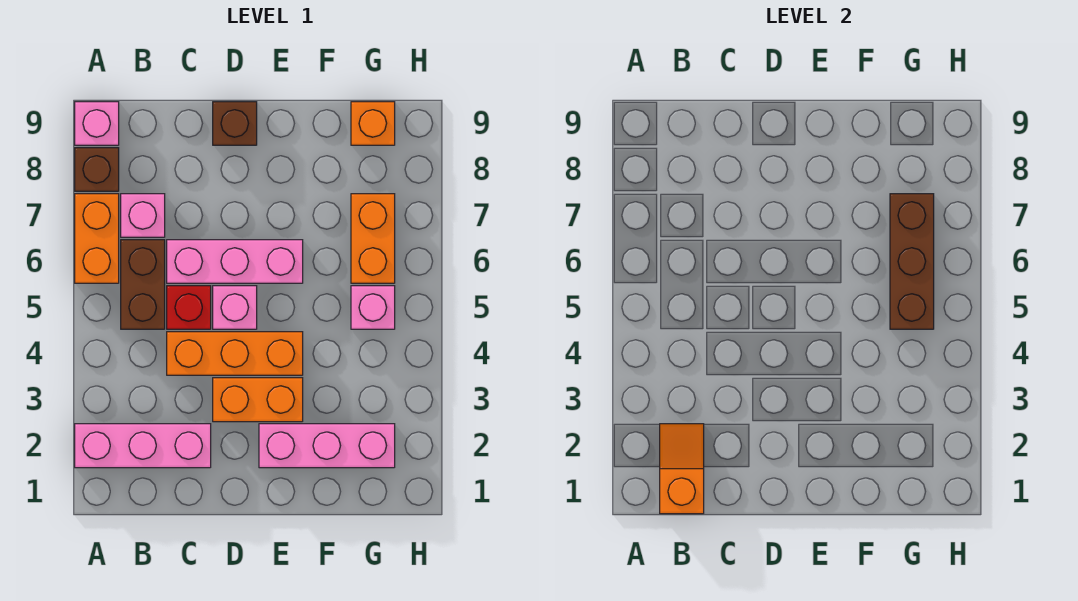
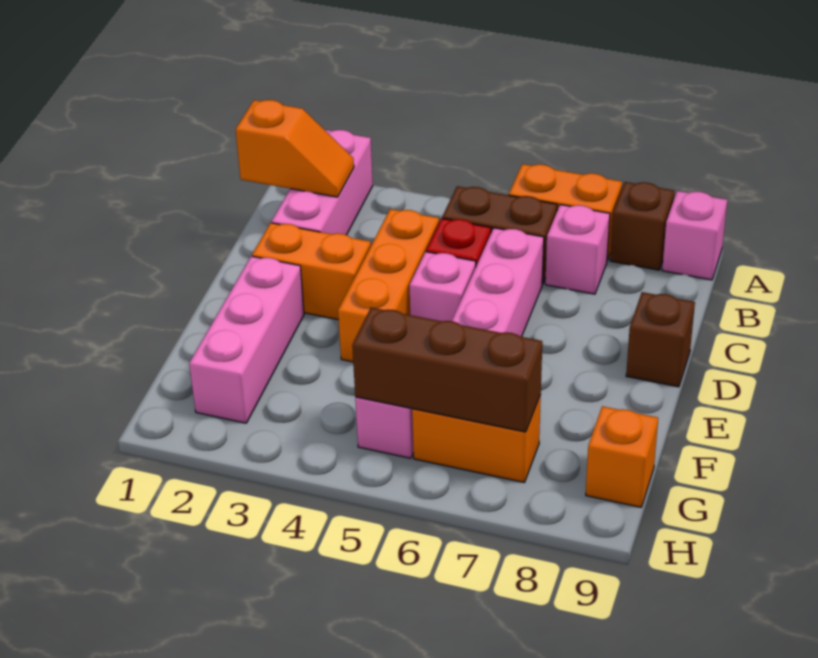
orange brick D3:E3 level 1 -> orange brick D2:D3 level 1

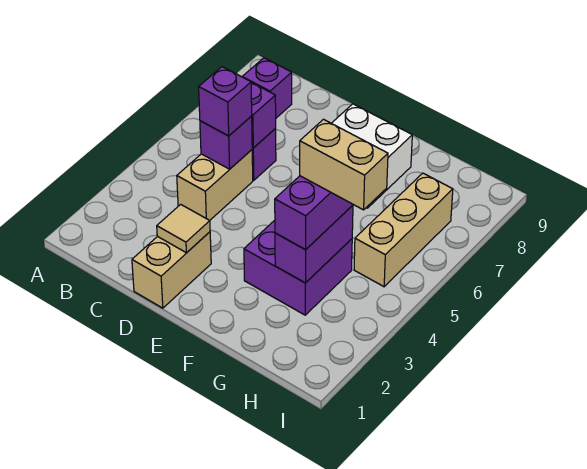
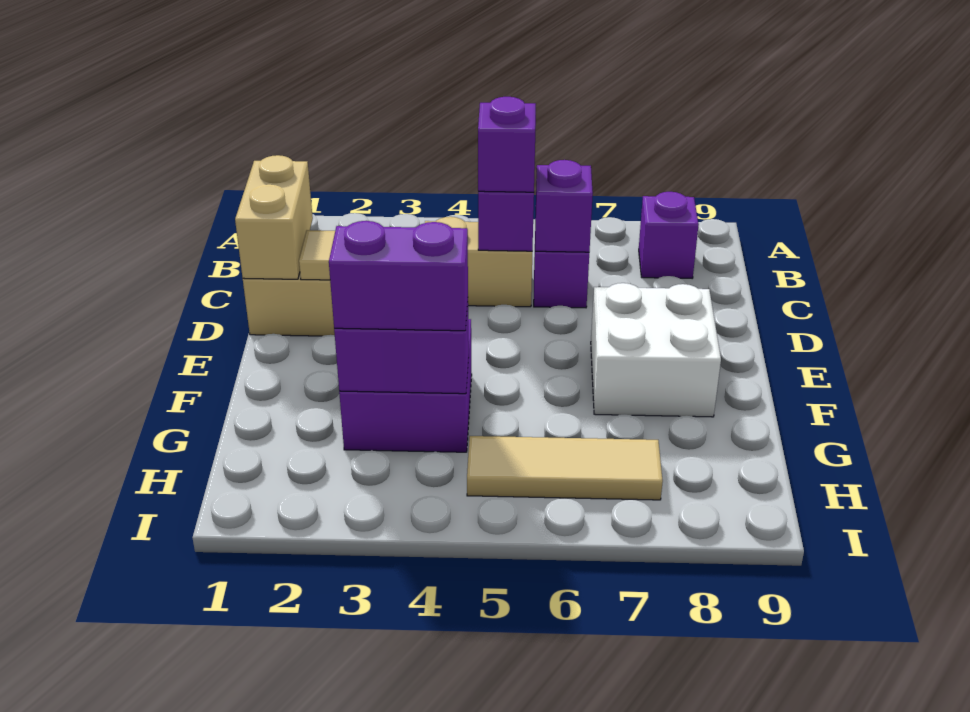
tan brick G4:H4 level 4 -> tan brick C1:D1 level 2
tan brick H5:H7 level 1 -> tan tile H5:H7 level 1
+++
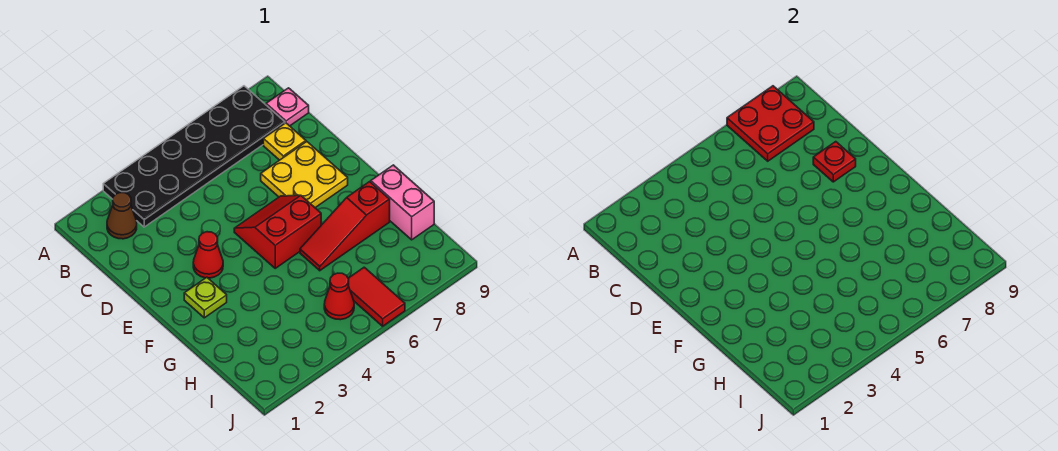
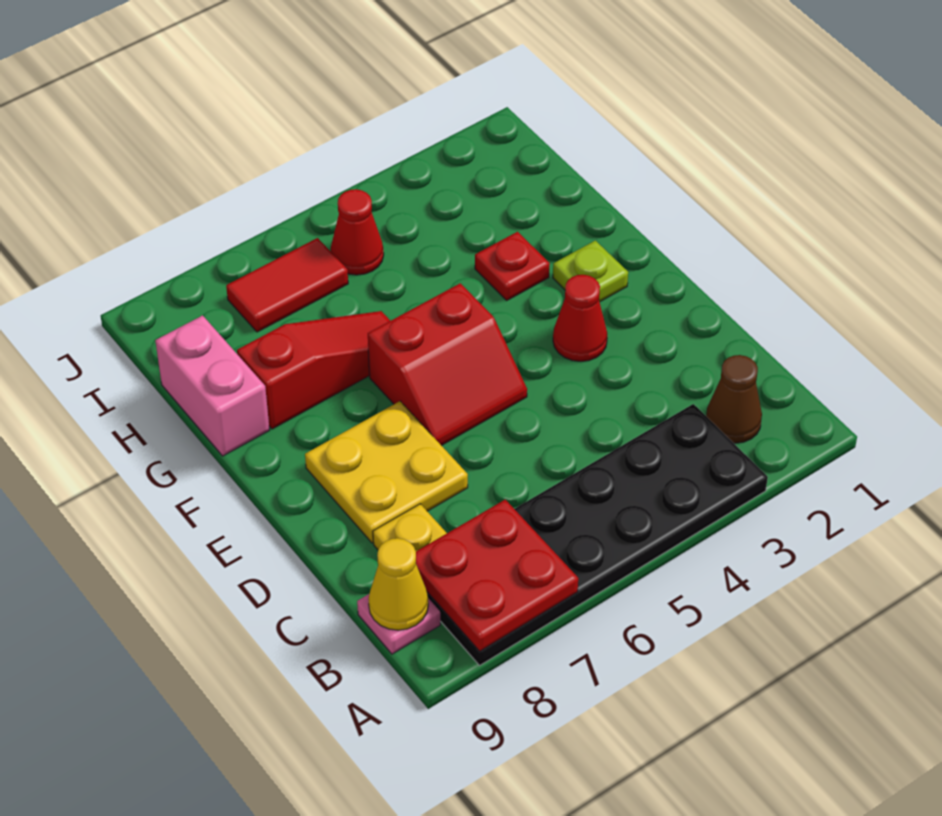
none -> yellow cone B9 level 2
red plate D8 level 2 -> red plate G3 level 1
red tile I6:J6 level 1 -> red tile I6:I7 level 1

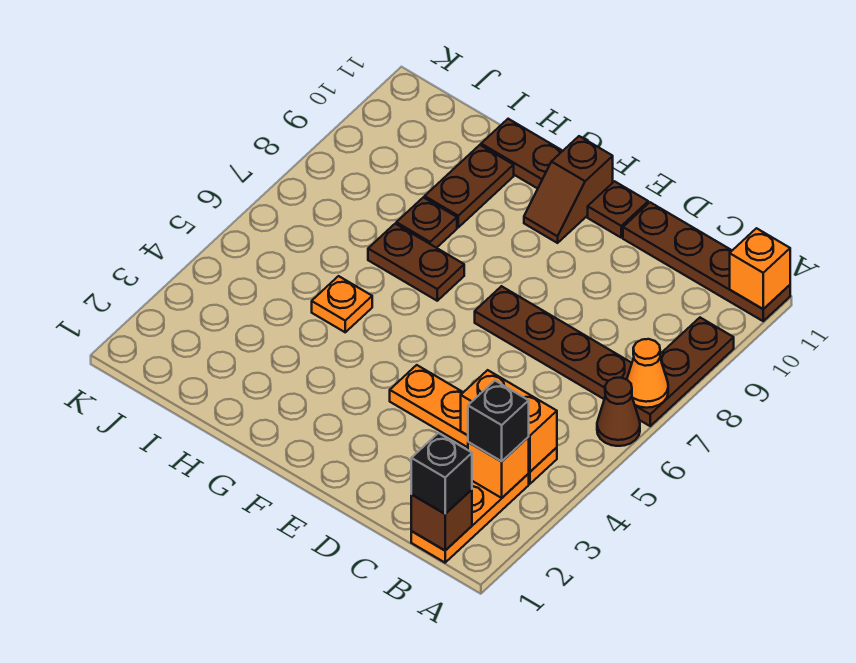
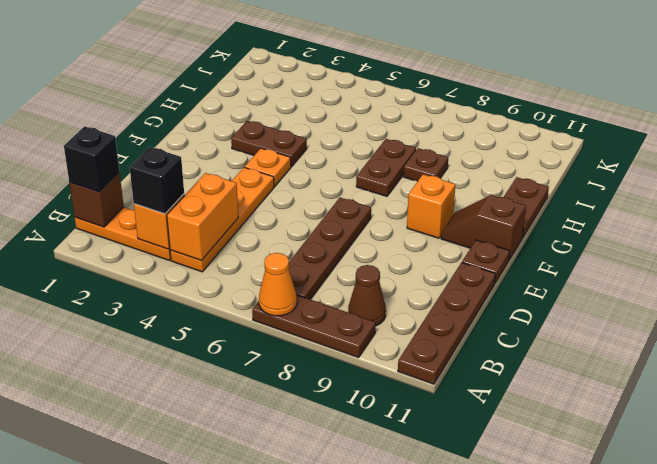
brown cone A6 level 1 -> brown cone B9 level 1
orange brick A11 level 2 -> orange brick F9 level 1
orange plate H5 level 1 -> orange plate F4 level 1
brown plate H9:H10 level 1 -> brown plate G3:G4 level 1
+++
* Your goal
From the records above, print exactly the lines that run from the line with "orange brick A11" to the line with "brown plate H9:H10", inclusive.

* Solution
orange brick A11 level 2 -> orange brick F9 level 1
orange plate H5 level 1 -> orange plate F4 level 1
brown plate H9:H10 level 1 -> brown plate G3:G4 level 1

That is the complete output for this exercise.